The answer must be a single number: how many lines in this listing hold the word "brown".

Records provided Start Marker

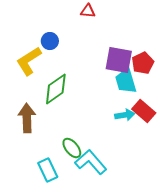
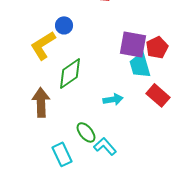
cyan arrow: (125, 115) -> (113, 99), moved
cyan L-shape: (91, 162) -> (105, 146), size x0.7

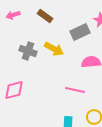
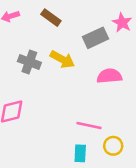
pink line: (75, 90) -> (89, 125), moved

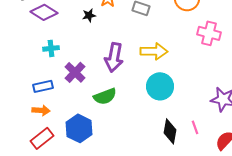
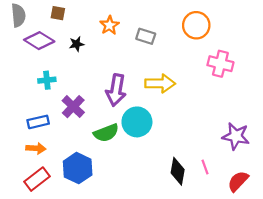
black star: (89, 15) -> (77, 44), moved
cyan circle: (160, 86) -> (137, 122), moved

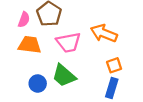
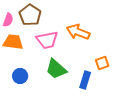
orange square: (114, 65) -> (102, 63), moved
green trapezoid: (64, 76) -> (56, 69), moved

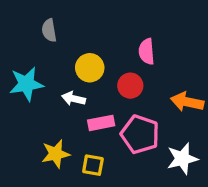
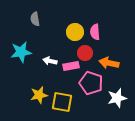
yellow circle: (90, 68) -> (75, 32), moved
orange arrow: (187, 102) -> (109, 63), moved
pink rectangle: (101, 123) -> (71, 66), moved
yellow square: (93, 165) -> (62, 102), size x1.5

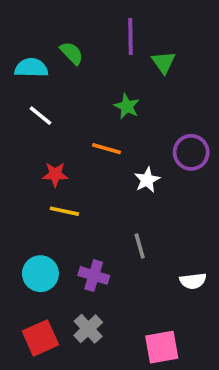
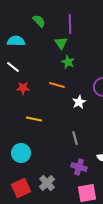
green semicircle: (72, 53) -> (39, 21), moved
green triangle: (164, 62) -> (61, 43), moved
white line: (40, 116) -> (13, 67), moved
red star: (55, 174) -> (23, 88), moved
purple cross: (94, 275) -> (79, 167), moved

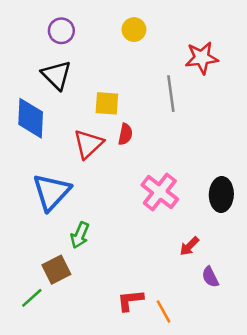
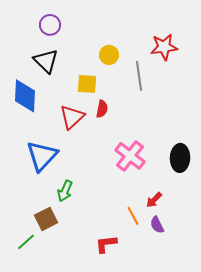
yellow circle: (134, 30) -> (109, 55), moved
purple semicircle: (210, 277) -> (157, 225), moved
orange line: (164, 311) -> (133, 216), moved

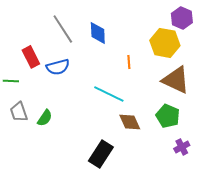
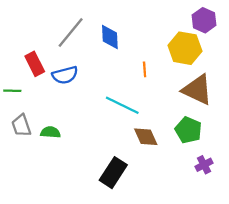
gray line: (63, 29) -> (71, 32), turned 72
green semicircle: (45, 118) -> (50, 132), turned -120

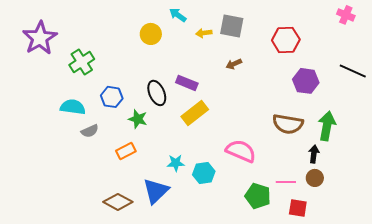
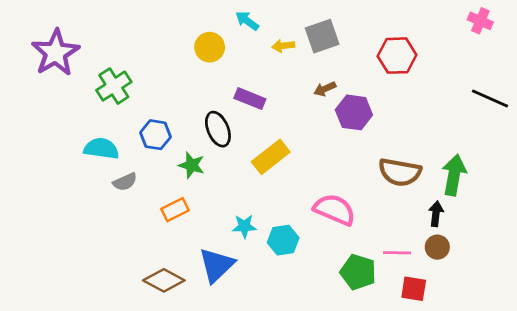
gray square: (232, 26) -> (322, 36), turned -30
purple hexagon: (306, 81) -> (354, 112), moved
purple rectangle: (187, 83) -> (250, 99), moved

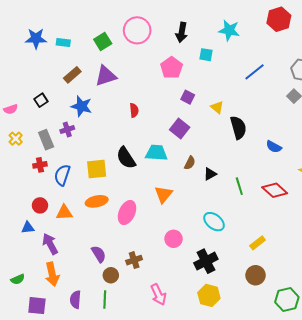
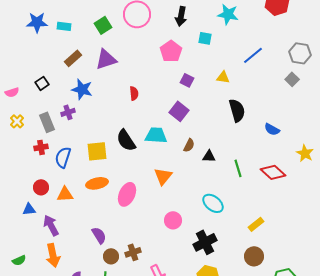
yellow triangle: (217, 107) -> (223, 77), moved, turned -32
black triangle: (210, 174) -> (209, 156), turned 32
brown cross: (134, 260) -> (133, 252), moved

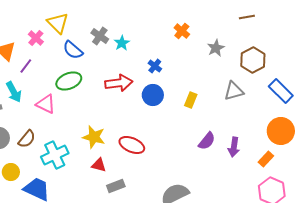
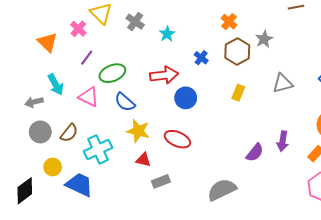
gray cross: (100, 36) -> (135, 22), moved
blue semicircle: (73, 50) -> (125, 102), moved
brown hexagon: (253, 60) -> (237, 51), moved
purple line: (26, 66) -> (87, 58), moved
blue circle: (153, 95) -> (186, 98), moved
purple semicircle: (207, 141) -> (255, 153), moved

Records provided End Marker

Response box:
2